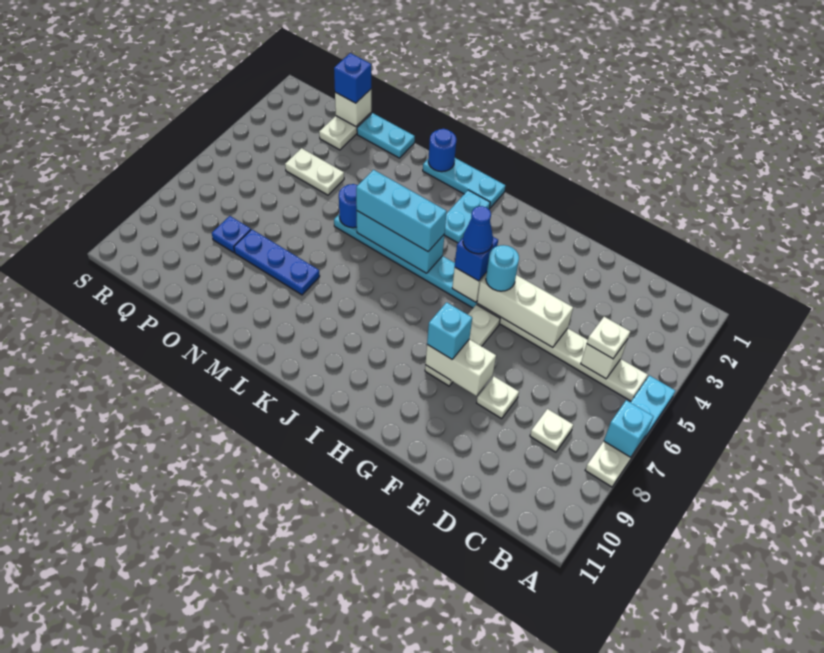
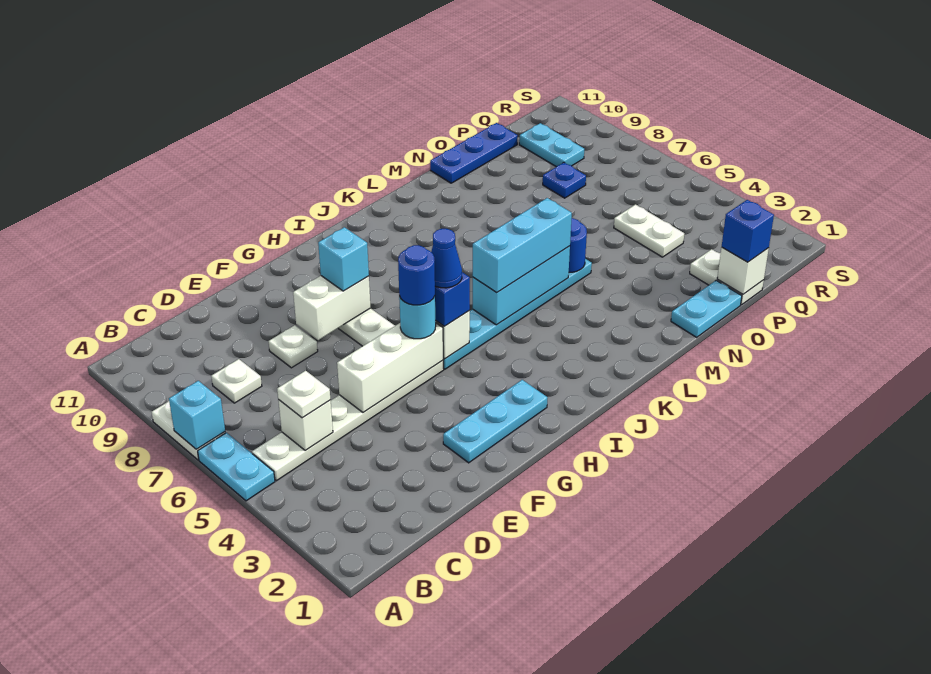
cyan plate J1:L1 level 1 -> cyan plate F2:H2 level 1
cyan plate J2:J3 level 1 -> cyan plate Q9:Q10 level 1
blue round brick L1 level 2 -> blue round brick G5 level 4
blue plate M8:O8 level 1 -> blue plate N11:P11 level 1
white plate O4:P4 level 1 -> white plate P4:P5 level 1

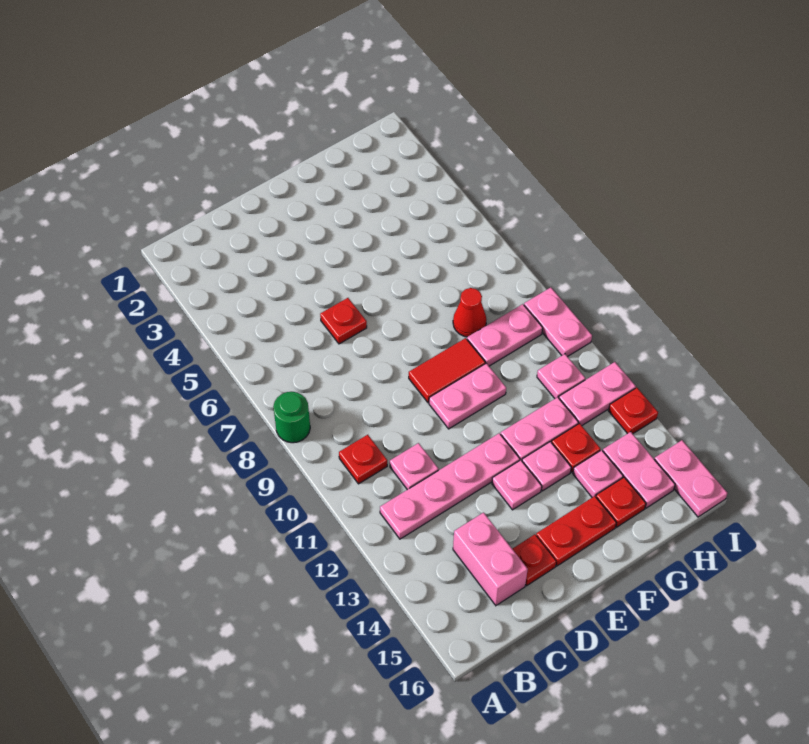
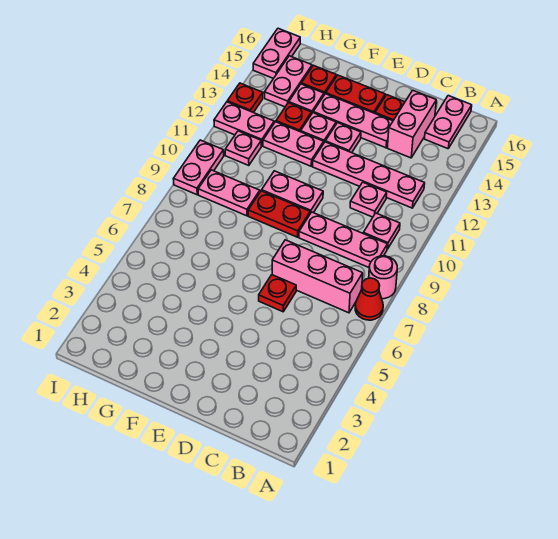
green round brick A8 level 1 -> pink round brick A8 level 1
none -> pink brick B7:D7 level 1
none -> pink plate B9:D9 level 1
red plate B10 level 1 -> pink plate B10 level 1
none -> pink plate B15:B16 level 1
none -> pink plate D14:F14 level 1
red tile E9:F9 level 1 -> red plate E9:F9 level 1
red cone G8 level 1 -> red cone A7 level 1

[Problem description]:
Transcribe the listing word for word, but keep its pictures out of the copy.

[Written response]:
cyan plate J1:L1 level 1 -> cyan plate F2:H2 level 1
cyan plate J2:J3 level 1 -> cyan plate Q9:Q10 level 1
blue round brick L1 level 2 -> blue round brick G5 level 4
blue plate M8:O8 level 1 -> blue plate N11:P11 level 1
white plate O4:P4 level 1 -> white plate P4:P5 level 1

green round brick A8 level 1 -> pink round brick A8 level 1
none -> pink brick B7:D7 level 1
none -> pink plate B9:D9 level 1
red plate B10 level 1 -> pink plate B10 level 1
none -> pink plate B15:B16 level 1
none -> pink plate D14:F14 level 1
red tile E9:F9 level 1 -> red plate E9:F9 level 1
red cone G8 level 1 -> red cone A7 level 1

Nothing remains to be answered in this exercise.